(Supplied entries Opens)
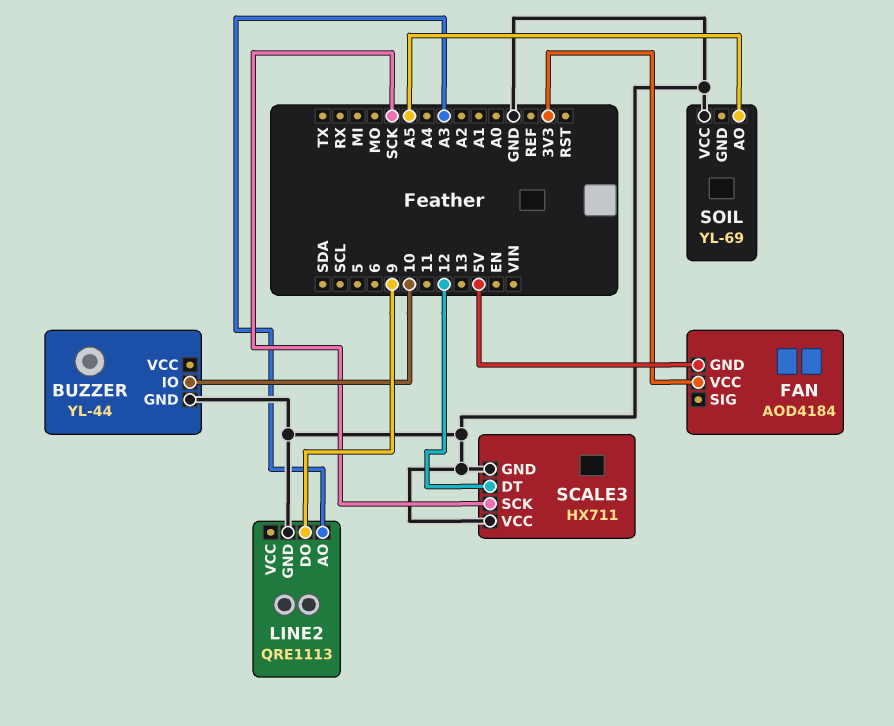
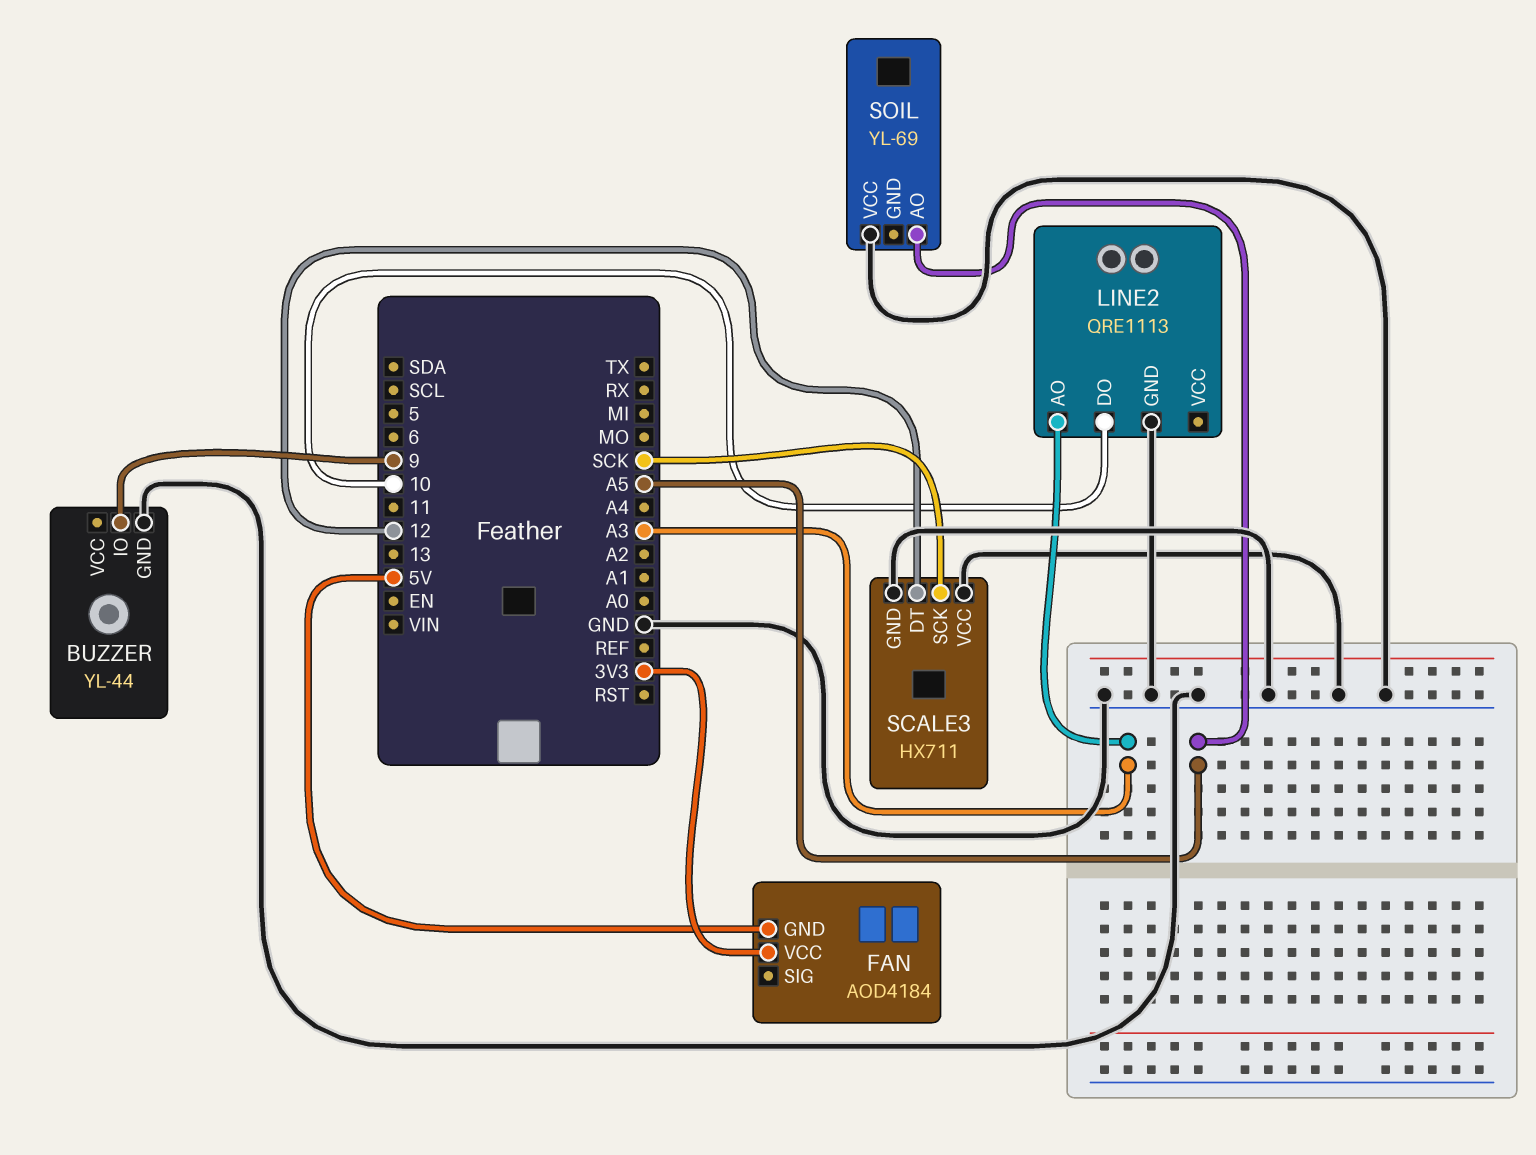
BUZZER pin IO: 10 -> 9
LINE2 pin DO: 9 -> 10

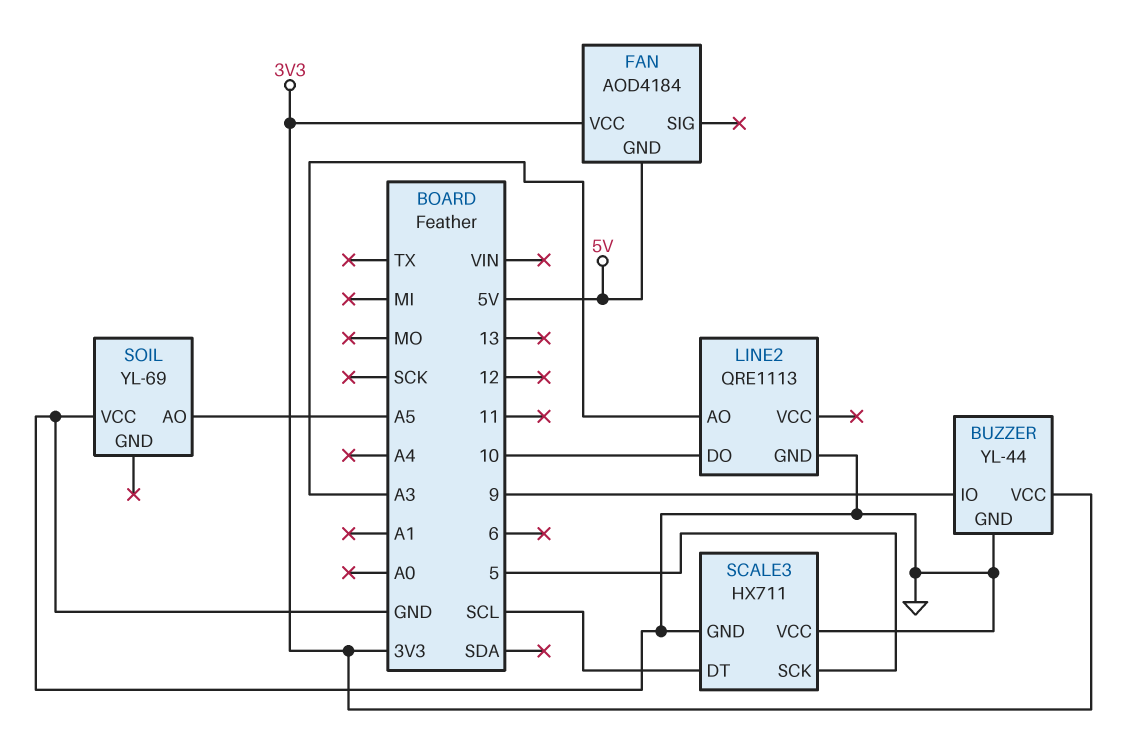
BUZZER pin VCC: none -> 3V3
SCALE3 pin DT: 12 -> SCL
SCALE3 pin SCK: SCK -> 5

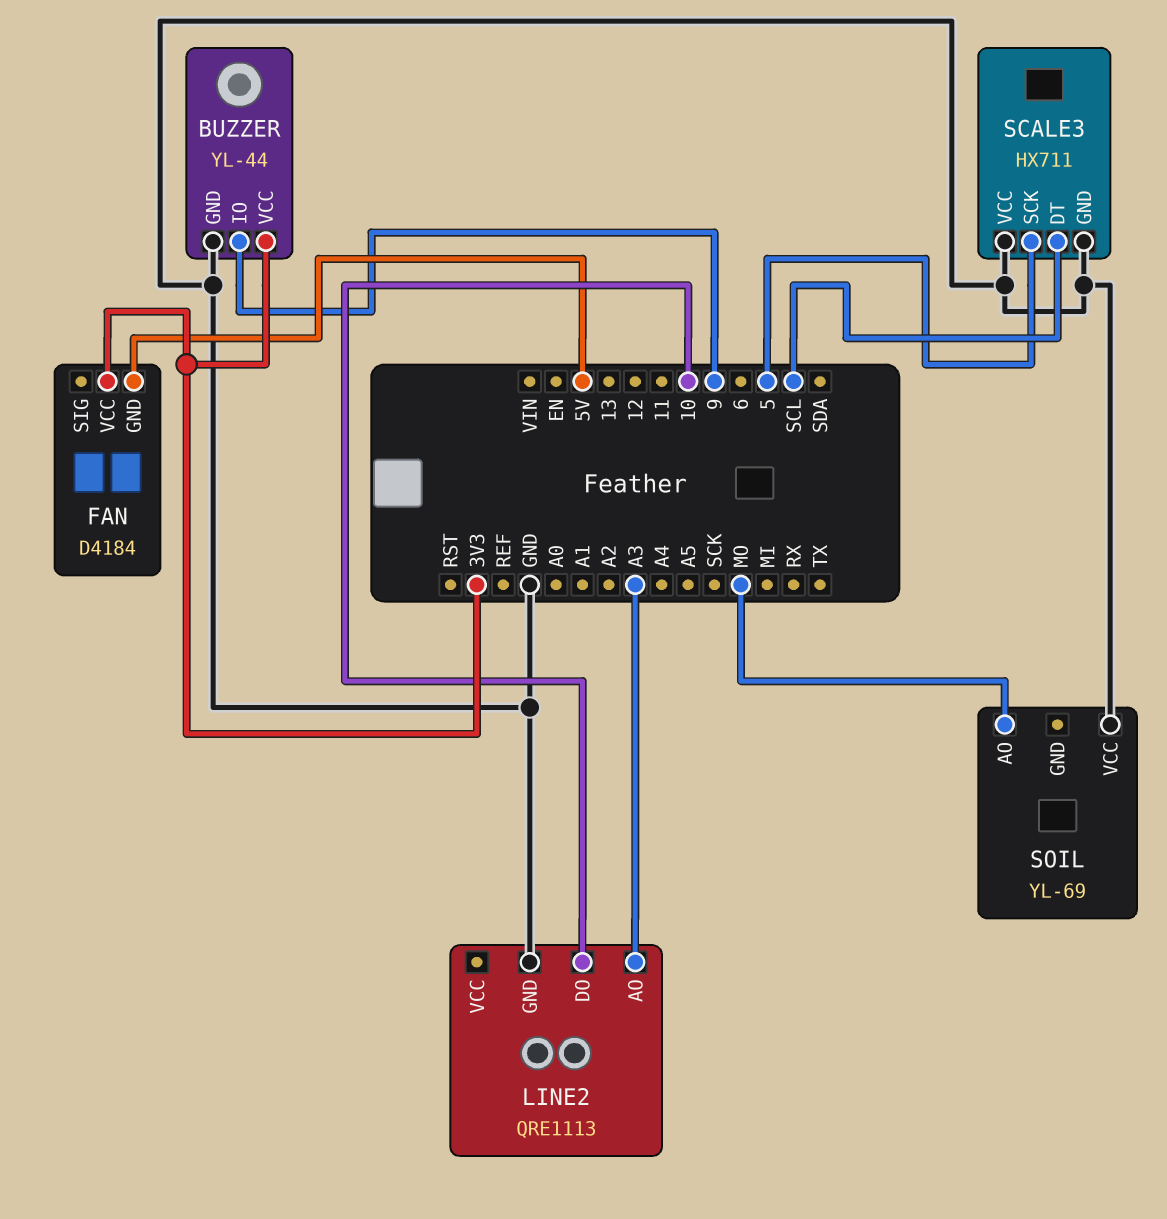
FAN: AOD4184 -> D4184
SOIL pin AO: A5 -> MO

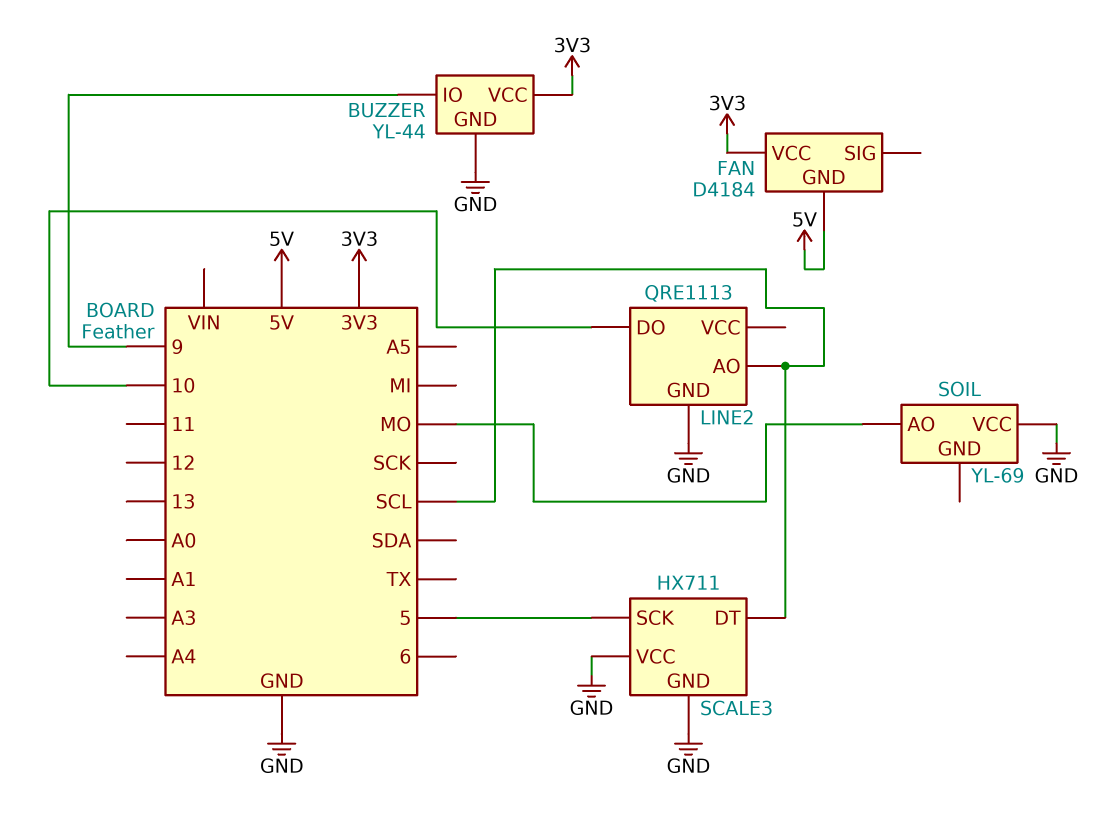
LINE2 pin AO: A3 -> SCL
(Supplied entries Closes)
## About this task
Each entry should be set down exactly, pictures excluded.

## Result below
BUZZER pin IO: 10 -> 9
LINE2 pin DO: 9 -> 10

BUZZER pin VCC: none -> 3V3
SCALE3 pin DT: 12 -> SCL
SCALE3 pin SCK: SCK -> 5

FAN: AOD4184 -> D4184
SOIL pin AO: A5 -> MO

LINE2 pin AO: A3 -> SCL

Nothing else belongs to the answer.